Items from a data source
+ + + + +

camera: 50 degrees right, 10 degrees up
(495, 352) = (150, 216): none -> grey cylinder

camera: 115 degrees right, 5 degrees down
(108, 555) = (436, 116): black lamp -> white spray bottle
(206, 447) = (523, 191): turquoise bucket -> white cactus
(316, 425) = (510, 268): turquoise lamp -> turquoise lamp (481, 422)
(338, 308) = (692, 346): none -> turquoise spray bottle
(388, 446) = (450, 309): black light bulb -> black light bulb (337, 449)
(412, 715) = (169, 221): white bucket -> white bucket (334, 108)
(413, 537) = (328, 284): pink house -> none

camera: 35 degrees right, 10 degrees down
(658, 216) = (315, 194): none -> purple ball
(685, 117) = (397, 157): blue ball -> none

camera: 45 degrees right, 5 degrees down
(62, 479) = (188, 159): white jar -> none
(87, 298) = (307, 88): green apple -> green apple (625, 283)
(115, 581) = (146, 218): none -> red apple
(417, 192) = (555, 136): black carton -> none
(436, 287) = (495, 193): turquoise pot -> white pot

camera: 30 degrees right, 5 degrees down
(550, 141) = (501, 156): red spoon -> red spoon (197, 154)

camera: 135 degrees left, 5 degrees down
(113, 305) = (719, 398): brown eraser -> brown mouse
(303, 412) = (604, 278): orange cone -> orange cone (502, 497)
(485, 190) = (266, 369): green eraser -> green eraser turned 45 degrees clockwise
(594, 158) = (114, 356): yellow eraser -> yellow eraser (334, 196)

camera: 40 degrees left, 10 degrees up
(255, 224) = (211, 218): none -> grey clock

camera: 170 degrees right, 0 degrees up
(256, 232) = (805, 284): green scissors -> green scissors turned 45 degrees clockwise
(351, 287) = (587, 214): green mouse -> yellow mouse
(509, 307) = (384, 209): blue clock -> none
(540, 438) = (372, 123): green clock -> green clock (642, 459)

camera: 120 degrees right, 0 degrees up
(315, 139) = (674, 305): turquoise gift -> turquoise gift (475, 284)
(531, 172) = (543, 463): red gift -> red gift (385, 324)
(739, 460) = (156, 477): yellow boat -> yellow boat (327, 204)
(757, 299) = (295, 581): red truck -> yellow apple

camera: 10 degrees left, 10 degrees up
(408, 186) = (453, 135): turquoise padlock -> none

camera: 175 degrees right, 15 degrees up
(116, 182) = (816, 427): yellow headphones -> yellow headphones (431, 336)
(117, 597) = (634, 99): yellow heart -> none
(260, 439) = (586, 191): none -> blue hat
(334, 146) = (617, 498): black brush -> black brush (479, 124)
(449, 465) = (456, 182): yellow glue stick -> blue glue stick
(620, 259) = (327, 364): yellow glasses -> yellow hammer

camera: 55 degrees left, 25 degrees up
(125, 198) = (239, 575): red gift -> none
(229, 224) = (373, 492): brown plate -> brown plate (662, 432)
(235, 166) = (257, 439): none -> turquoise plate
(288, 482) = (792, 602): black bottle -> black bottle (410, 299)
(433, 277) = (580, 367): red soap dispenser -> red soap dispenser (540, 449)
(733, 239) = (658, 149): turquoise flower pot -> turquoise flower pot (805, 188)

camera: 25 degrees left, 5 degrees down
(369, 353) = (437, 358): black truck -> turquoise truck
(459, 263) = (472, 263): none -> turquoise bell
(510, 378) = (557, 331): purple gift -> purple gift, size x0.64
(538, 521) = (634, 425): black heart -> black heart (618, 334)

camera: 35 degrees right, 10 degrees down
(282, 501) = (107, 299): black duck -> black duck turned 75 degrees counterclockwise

+ + + + +

-- Description of the task --
Which lines hold the word "black"? Return all of them from the records above.

-- Response area --
(108, 555) = (436, 116): black lamp -> white spray bottle
(388, 446) = (450, 309): black light bulb -> black light bulb (337, 449)
(417, 192) = (555, 136): black carton -> none
(334, 146) = (617, 498): black brush -> black brush (479, 124)
(288, 482) = (792, 602): black bottle -> black bottle (410, 299)
(369, 353) = (437, 358): black truck -> turquoise truck
(538, 521) = (634, 425): black heart -> black heart (618, 334)
(282, 501) = (107, 299): black duck -> black duck turned 75 degrees counterclockwise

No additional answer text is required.